(Colored object listings)
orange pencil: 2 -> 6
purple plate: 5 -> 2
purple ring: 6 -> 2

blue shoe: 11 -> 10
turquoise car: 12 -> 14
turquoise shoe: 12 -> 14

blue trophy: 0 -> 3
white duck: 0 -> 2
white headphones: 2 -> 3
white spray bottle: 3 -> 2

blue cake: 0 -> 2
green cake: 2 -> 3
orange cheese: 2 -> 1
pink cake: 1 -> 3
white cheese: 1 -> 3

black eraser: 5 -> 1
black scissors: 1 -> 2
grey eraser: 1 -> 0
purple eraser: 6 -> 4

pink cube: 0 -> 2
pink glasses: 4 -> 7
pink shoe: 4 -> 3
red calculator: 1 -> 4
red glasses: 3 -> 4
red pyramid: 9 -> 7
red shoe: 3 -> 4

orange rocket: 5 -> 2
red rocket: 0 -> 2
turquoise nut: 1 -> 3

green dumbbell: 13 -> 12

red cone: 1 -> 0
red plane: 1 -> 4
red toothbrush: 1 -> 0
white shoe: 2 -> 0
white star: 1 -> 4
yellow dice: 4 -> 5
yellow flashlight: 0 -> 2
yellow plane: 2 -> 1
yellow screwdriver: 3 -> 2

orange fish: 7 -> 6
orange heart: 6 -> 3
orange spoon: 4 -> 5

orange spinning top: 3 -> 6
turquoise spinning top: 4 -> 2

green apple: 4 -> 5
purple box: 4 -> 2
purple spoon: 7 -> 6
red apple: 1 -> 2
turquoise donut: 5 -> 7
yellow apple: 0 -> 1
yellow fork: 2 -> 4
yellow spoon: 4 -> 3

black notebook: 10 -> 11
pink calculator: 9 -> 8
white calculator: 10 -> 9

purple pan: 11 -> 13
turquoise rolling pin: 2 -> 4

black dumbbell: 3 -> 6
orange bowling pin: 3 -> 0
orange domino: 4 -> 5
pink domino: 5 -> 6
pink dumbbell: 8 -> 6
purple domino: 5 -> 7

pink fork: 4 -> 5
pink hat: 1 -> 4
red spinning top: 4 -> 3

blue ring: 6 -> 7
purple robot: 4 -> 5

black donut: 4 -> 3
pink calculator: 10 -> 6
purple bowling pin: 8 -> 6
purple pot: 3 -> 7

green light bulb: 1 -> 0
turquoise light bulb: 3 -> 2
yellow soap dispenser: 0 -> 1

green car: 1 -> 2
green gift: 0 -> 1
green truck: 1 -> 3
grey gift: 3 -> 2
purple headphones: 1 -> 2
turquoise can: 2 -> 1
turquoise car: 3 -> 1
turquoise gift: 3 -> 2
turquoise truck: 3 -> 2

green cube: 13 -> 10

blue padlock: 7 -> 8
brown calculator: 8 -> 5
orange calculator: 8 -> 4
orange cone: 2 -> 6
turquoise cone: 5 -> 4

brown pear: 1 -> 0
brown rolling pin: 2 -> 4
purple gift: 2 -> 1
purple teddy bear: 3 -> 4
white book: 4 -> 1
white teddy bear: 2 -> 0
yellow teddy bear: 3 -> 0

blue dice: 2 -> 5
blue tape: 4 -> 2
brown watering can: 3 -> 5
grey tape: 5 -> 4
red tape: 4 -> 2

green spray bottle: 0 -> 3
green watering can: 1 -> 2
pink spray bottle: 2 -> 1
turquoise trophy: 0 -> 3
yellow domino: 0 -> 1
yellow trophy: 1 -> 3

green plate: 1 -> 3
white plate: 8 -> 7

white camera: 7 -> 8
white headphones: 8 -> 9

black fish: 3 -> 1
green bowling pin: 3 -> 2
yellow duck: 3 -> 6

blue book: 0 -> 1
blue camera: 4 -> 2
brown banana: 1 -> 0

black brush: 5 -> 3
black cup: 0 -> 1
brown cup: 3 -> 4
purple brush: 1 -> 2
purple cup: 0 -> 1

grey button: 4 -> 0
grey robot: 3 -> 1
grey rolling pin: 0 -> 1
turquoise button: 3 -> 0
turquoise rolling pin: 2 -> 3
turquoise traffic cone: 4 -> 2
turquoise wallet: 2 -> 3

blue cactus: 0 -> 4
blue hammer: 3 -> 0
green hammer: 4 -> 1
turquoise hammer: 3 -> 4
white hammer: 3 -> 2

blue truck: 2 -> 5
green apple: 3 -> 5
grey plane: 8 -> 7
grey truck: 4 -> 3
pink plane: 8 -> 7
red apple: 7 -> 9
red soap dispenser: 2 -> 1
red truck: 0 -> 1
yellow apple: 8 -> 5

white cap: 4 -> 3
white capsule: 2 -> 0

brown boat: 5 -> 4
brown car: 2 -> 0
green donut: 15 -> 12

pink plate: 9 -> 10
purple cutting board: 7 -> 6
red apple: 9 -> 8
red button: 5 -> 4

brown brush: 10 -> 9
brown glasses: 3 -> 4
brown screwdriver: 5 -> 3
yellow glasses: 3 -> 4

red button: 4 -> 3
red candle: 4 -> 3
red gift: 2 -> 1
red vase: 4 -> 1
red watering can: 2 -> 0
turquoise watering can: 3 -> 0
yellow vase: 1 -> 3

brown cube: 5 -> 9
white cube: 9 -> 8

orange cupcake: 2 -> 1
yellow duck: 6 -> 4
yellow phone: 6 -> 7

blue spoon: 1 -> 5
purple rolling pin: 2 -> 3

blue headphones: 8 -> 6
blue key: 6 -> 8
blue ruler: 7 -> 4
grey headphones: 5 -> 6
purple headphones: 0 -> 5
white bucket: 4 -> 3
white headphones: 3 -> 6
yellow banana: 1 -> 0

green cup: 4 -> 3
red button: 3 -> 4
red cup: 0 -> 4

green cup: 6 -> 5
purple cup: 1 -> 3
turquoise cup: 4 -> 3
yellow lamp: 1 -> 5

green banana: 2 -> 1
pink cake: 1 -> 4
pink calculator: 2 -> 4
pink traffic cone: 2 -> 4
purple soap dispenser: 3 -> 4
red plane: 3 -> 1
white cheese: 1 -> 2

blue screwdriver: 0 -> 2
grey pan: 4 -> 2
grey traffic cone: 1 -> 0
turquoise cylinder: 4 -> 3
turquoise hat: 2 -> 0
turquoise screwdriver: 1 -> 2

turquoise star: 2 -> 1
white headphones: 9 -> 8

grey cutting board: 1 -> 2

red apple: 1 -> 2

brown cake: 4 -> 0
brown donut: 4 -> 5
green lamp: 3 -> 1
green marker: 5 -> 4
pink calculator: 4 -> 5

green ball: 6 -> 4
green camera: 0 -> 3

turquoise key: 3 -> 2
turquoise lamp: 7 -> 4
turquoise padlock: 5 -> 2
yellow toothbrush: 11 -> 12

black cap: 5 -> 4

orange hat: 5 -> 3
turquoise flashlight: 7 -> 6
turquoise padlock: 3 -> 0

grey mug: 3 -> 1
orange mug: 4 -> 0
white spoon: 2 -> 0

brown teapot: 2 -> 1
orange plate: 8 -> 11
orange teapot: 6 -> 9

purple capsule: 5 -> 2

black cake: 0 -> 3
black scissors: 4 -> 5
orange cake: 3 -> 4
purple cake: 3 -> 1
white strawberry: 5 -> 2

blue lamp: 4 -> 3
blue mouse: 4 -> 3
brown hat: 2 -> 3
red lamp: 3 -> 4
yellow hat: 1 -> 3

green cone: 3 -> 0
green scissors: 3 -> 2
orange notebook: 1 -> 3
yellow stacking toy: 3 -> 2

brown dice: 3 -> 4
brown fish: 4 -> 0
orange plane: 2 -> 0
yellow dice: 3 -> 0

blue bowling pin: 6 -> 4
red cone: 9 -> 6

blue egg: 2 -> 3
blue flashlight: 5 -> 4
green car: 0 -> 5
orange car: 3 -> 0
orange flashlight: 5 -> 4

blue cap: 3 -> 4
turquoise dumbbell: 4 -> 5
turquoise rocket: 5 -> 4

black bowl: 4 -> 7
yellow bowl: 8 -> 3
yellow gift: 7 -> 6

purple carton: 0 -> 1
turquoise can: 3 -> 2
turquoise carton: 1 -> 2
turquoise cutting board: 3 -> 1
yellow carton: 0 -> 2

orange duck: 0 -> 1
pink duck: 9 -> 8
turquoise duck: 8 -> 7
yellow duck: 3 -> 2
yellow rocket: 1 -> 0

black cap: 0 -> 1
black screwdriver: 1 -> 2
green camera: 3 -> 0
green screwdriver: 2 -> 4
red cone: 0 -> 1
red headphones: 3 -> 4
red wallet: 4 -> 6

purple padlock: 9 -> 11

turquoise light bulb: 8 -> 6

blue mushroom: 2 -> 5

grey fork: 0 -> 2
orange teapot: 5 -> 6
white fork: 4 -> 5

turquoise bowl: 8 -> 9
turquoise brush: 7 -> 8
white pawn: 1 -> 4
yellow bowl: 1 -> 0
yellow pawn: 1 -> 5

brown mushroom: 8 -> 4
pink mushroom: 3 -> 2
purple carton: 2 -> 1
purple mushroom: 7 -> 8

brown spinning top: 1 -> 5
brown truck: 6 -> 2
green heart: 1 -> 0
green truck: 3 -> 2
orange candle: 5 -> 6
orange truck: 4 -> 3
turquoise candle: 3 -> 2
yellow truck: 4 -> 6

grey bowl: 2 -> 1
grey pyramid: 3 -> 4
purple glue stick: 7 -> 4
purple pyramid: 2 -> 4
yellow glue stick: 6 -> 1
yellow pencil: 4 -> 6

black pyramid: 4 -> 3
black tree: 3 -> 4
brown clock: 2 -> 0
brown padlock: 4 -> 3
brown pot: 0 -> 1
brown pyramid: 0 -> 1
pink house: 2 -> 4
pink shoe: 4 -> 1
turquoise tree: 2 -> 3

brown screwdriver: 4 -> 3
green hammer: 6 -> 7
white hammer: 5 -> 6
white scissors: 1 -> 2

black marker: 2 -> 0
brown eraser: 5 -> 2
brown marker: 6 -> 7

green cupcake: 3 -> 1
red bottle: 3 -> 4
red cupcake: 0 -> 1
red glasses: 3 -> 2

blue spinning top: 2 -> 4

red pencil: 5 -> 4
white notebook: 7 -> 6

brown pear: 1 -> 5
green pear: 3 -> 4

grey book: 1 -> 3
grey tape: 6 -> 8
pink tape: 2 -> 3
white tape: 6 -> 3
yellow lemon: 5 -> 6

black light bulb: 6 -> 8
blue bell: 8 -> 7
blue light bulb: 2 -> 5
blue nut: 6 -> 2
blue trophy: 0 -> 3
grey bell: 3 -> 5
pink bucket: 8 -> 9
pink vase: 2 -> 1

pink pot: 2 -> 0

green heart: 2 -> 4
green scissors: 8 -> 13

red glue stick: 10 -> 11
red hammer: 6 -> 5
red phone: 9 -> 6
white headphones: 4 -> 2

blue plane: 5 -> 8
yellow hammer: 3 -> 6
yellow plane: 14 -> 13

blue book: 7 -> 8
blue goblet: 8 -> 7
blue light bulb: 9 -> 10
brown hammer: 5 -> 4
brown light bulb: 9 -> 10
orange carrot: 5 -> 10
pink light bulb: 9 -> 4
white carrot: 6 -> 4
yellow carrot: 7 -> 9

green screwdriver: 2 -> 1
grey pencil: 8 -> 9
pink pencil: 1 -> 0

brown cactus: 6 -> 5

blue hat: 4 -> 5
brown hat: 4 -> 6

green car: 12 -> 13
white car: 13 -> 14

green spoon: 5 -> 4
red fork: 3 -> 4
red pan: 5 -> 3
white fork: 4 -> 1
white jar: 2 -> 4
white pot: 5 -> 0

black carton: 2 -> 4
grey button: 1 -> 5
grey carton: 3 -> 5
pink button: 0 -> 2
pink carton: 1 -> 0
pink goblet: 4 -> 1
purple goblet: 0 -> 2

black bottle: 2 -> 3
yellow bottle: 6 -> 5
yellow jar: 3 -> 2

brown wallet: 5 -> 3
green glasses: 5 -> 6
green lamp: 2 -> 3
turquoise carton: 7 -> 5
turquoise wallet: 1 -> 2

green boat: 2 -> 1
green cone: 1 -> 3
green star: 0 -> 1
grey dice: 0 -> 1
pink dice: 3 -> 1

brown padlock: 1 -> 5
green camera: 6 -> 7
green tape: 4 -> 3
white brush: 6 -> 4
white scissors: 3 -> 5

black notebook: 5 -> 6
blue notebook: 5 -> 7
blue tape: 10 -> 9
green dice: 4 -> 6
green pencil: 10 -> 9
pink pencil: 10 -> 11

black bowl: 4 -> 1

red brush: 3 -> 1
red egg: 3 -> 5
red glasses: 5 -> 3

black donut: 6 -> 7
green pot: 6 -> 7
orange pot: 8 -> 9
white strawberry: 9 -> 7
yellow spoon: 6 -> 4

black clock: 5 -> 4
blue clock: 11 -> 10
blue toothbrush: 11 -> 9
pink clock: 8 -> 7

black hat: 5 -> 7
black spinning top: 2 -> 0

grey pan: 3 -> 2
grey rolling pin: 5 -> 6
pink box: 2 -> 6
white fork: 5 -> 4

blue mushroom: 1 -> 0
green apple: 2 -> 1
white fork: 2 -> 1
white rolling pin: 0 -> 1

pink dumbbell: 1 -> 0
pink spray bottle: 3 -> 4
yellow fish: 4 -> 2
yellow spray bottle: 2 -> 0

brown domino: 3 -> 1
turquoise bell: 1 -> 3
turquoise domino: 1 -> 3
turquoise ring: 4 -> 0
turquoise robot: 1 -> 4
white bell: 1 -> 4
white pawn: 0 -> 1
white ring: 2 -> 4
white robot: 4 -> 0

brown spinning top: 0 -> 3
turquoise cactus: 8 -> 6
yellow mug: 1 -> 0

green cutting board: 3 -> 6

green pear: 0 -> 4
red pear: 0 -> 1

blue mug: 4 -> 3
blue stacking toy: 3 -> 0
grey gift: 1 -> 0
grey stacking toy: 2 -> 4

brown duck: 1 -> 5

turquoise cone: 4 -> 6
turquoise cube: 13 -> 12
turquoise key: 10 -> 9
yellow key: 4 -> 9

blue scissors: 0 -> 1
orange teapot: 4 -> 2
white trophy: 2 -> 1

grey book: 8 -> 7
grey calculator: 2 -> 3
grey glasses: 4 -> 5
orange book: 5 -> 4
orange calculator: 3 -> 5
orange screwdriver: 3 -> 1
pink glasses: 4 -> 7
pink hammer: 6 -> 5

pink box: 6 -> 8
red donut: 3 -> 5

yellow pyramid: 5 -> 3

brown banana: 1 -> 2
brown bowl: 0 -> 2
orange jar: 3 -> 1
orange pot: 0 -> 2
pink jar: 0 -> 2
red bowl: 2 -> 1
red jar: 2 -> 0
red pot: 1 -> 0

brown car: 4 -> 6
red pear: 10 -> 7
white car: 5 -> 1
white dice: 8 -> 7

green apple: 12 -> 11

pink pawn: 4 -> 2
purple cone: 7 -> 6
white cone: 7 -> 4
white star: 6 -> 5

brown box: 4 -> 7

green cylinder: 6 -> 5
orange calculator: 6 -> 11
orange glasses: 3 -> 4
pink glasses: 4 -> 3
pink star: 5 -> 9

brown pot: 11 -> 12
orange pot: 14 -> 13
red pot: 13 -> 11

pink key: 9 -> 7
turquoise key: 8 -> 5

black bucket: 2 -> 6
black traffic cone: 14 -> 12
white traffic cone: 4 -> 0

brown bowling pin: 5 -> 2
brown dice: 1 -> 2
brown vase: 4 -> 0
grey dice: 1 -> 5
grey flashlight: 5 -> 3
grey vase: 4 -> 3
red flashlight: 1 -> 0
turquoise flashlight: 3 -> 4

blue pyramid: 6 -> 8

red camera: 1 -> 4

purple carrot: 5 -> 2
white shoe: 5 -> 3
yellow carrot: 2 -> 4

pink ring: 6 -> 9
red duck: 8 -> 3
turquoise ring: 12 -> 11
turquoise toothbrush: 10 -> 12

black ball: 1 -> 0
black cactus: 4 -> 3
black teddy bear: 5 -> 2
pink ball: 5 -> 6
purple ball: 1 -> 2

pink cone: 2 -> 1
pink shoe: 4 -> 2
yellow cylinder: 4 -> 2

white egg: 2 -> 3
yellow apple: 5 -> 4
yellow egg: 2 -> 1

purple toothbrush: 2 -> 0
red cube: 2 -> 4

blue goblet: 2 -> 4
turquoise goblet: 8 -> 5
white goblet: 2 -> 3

▶ [Task requirements]: From the records above, transcribe exactly the run of lines that opens with the line holding "pink light bulb: 9 -> 4" and closes with the line holding "black bottle: 2 -> 3", both included.

▶ [Output for this exercise]:
pink light bulb: 9 -> 4
white carrot: 6 -> 4
yellow carrot: 7 -> 9

green screwdriver: 2 -> 1
grey pencil: 8 -> 9
pink pencil: 1 -> 0

brown cactus: 6 -> 5

blue hat: 4 -> 5
brown hat: 4 -> 6

green car: 12 -> 13
white car: 13 -> 14

green spoon: 5 -> 4
red fork: 3 -> 4
red pan: 5 -> 3
white fork: 4 -> 1
white jar: 2 -> 4
white pot: 5 -> 0

black carton: 2 -> 4
grey button: 1 -> 5
grey carton: 3 -> 5
pink button: 0 -> 2
pink carton: 1 -> 0
pink goblet: 4 -> 1
purple goblet: 0 -> 2

black bottle: 2 -> 3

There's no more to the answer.